[[ Records for the exercise, beginning ]]
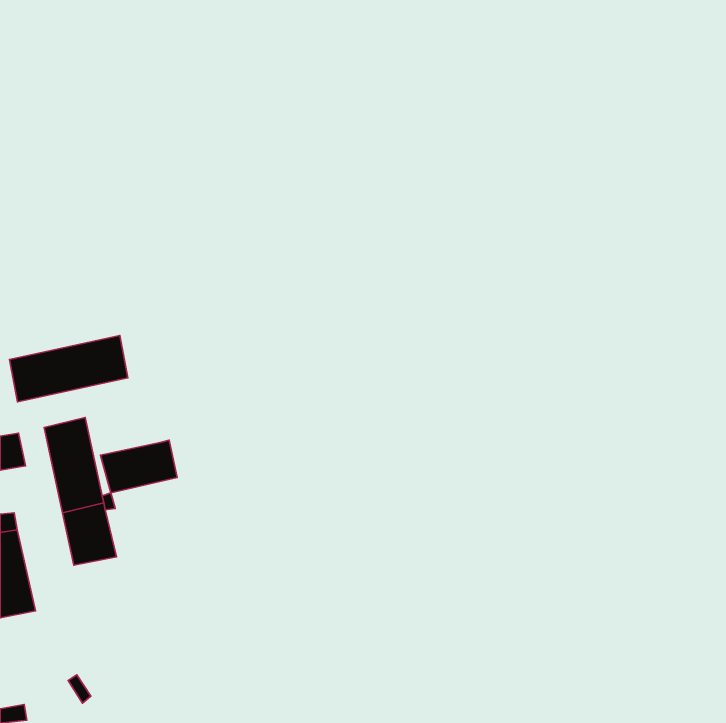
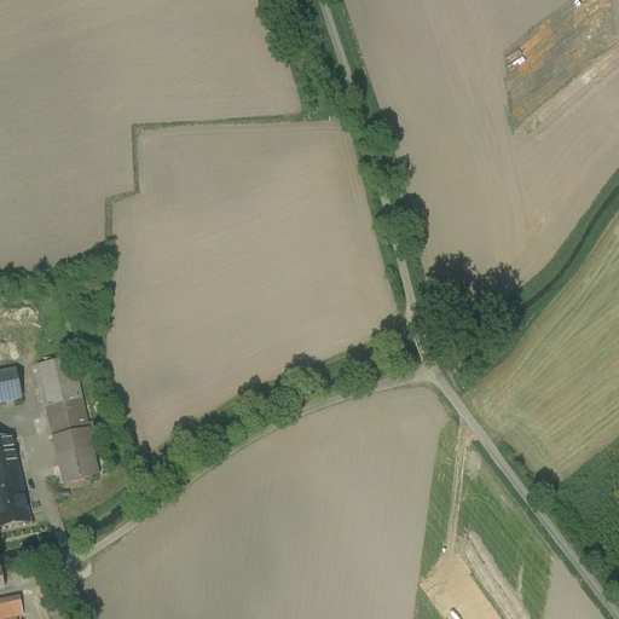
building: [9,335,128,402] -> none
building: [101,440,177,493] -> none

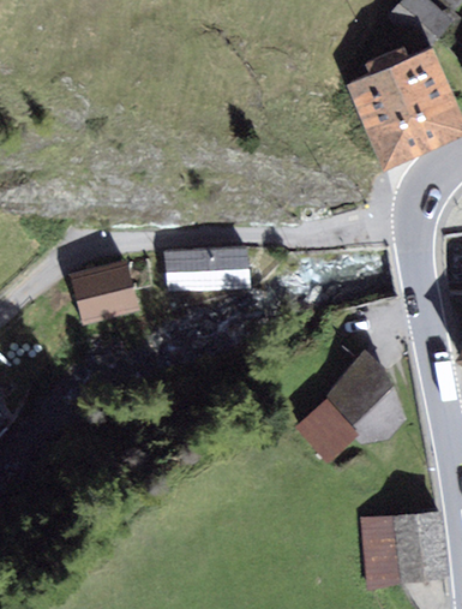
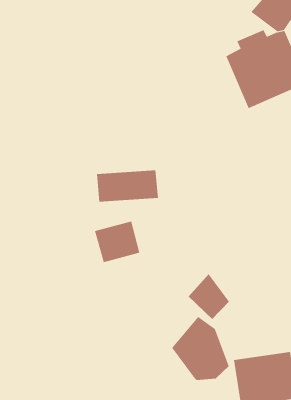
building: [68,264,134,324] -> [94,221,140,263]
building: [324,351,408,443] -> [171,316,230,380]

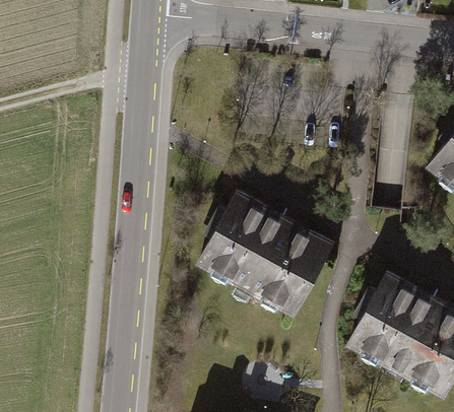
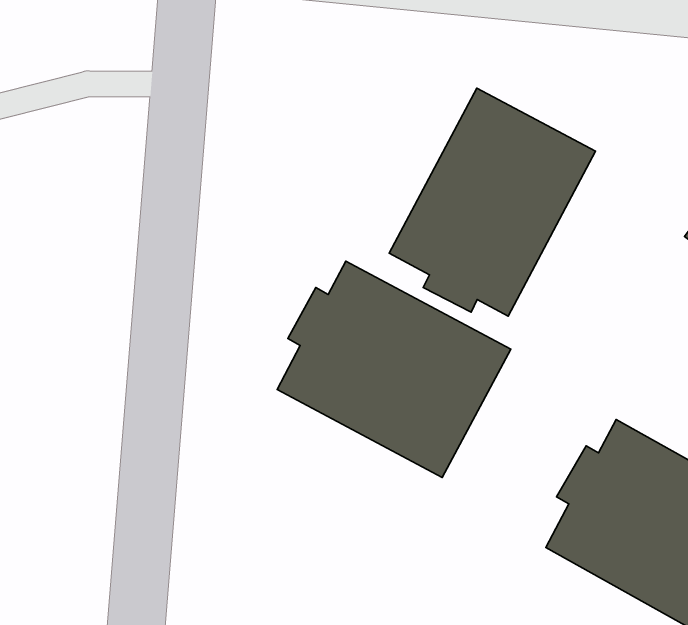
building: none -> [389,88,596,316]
[[ Records for the exercise, end ]]
◆ **Task brief**
What's needed is an exact copy of every entry, minus the pictures.

◆ **Response for this exercise**
building: [9,335,128,402] -> none
building: [101,440,177,493] -> none

building: [68,264,134,324] -> [94,221,140,263]
building: [324,351,408,443] -> [171,316,230,380]

building: none -> [389,88,596,316]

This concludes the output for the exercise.